[DATA LISTING]:
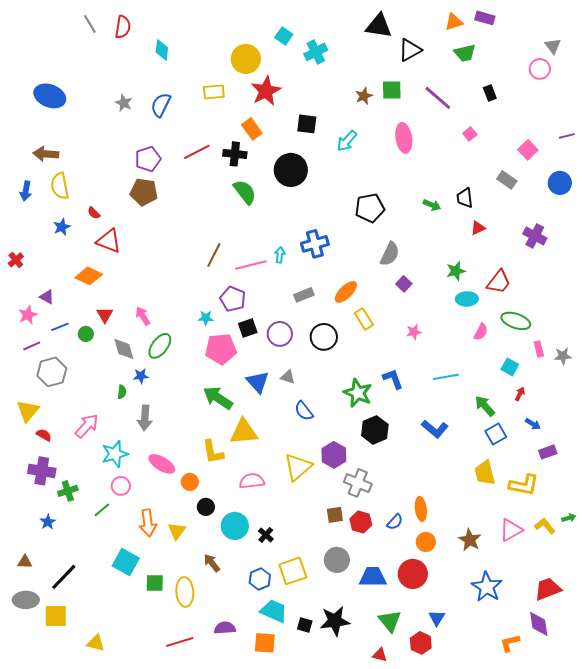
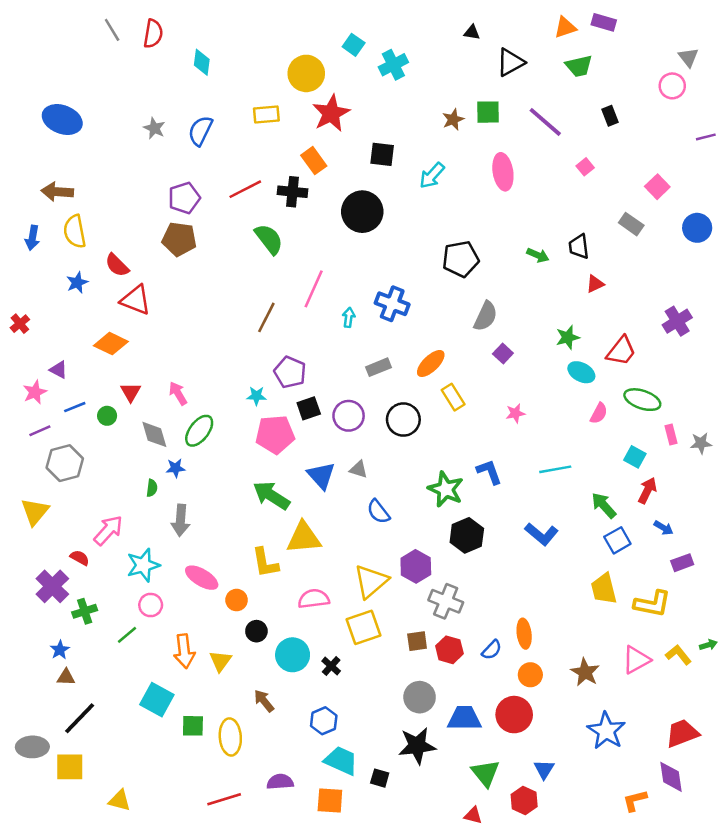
black triangle: (379, 26) -> (472, 32), size x0.5
purple line: (567, 136) -> (706, 137), moved
green semicircle: (245, 192) -> (269, 239), moved
red semicircle: (94, 213) -> (117, 265), size x1.5
purple cross: (535, 236) -> (677, 321), moved, turned 30
blue cross: (315, 244) -> (392, 304), turned 36
pink line: (251, 265) -> (314, 289), moved, turned -52
cyan ellipse: (467, 299) -> (581, 372), turned 30
red arrow: (520, 394) -> (647, 490), size x1.5
red semicircle: (44, 435) -> (80, 558), moved
purple cross: (42, 471) -> (52, 586), turned 36
brown triangle: (25, 562) -> (66, 677), moved
yellow square: (293, 571) -> (364, 627), moved
black star: (335, 621) -> (417, 746), moved

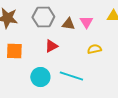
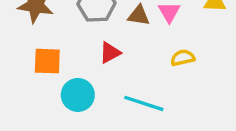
cyan circle: (40, 77) -> (78, 95), moved

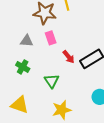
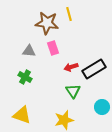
red arrow: (69, 57) -> (71, 67), turned 112
green triangle: (52, 81) -> (73, 91), moved

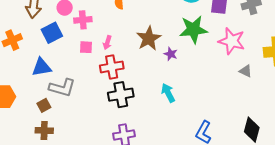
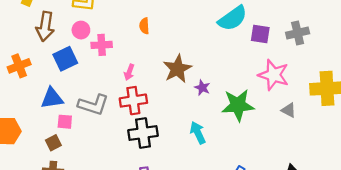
green star: (193, 29) -> (238, 105), moved
pink square: (86, 47) -> (65, 122), moved
gray L-shape: (62, 88) -> (93, 105), moved

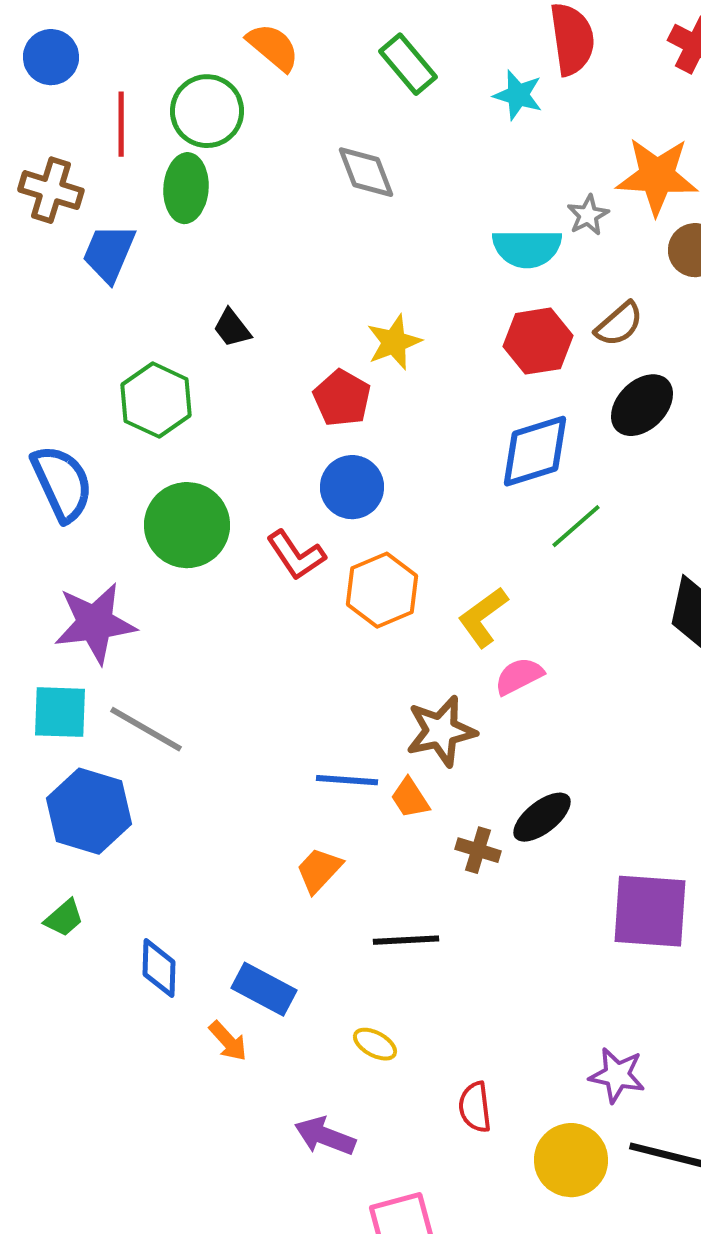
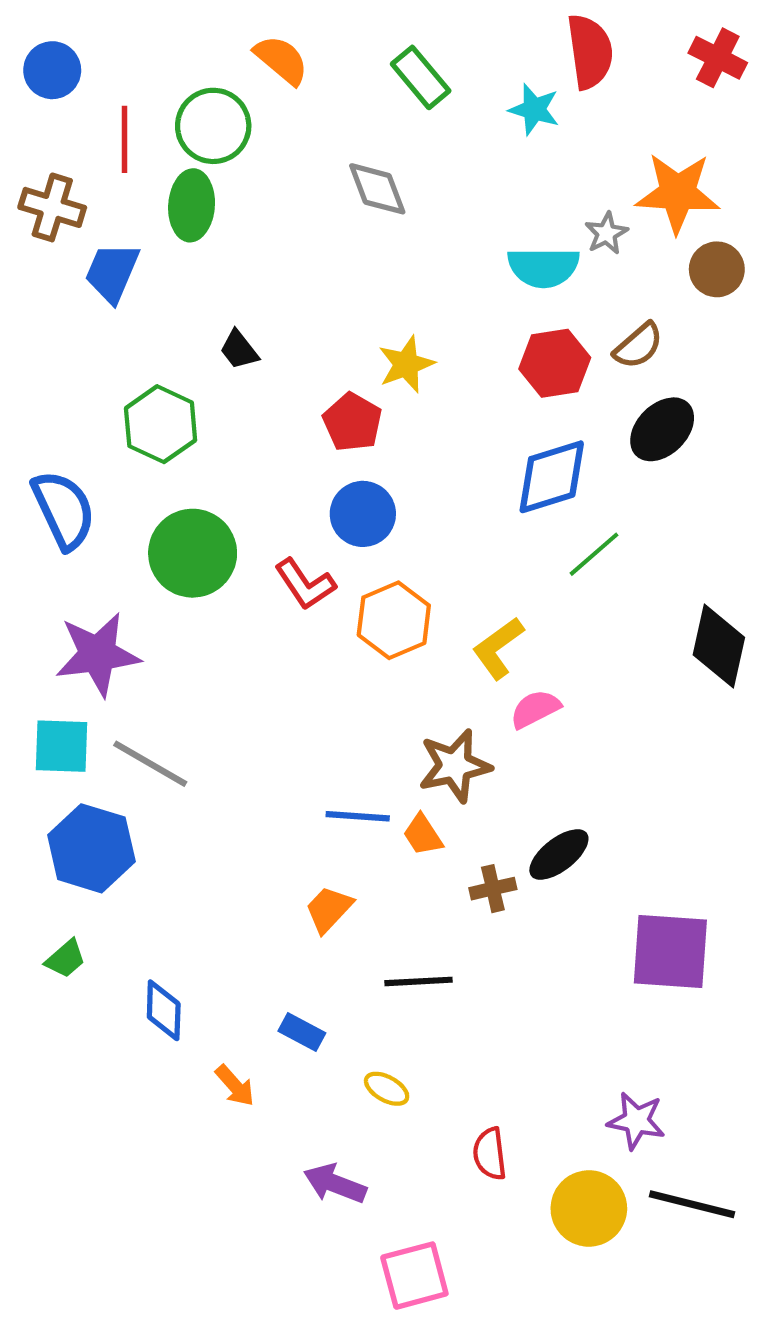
brown cross: (478, 850) -> (493, 889), turned -30
blue rectangle: (264, 989) -> (302, 1032), moved, size x0.7

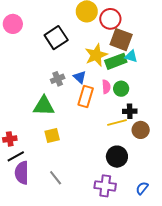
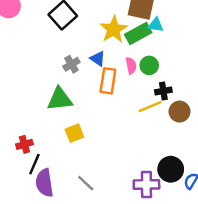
black line: (16, 156) -> (34, 164), turned -30
black circle: (117, 157) -> (171, 169), moved

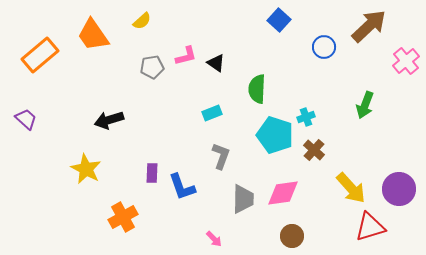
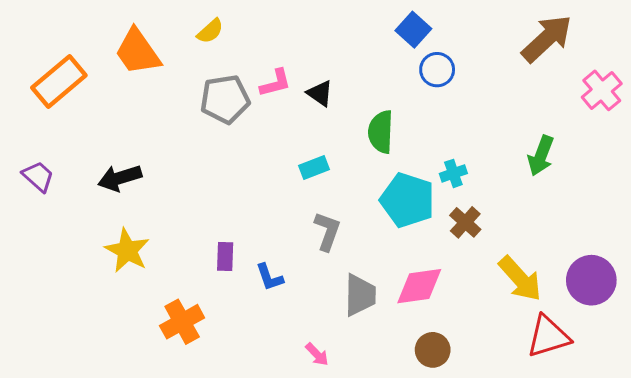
blue circle: (324, 47) -> (437, 70), moved
gray pentagon: (152, 67) -> (225, 99), size x1.4
black arrow: (109, 120) -> (120, 178), moved
blue L-shape: (182, 187) -> (270, 277), size x0.7

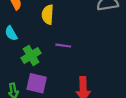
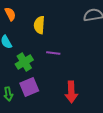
purple square: (37, 83) -> (29, 87), turned -36

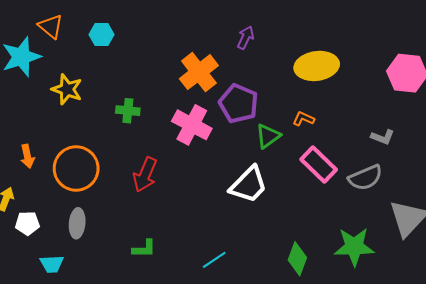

[PROBLEM STATEMENT]: When you repeat the listing, keep it exact and leave the pictures behind.

[FINISHED TASK]:
black triangle: (379, 26) -> (472, 32), size x0.5
purple line: (567, 136) -> (706, 137), moved
green semicircle: (245, 192) -> (269, 239), moved
red semicircle: (94, 213) -> (117, 265), size x1.5
purple cross: (535, 236) -> (677, 321), moved, turned 30
blue cross: (315, 244) -> (392, 304), turned 36
pink line: (251, 265) -> (314, 289), moved, turned -52
cyan ellipse: (467, 299) -> (581, 372), turned 30
red arrow: (520, 394) -> (647, 490), size x1.5
red semicircle: (44, 435) -> (80, 558), moved
purple cross: (42, 471) -> (52, 586), turned 36
brown triangle: (25, 562) -> (66, 677), moved
yellow square: (293, 571) -> (364, 627), moved
black star: (335, 621) -> (417, 746), moved

cyan circle: (40, 77) -> (78, 95), moved

red arrow: (69, 57) -> (71, 67), turned 112
green triangle: (52, 81) -> (73, 91), moved

green star: (193, 29) -> (238, 105), moved
pink square: (86, 47) -> (65, 122), moved
gray L-shape: (62, 88) -> (93, 105), moved

brown cross: (478, 850) -> (493, 889), turned -30
blue rectangle: (264, 989) -> (302, 1032), moved, size x0.7

black line: (16, 156) -> (34, 164), turned -30
black circle: (117, 157) -> (171, 169), moved

blue circle: (324, 47) -> (437, 70), moved
gray pentagon: (152, 67) -> (225, 99), size x1.4
black arrow: (109, 120) -> (120, 178), moved
blue L-shape: (182, 187) -> (270, 277), size x0.7

purple square: (37, 83) -> (29, 87), turned -36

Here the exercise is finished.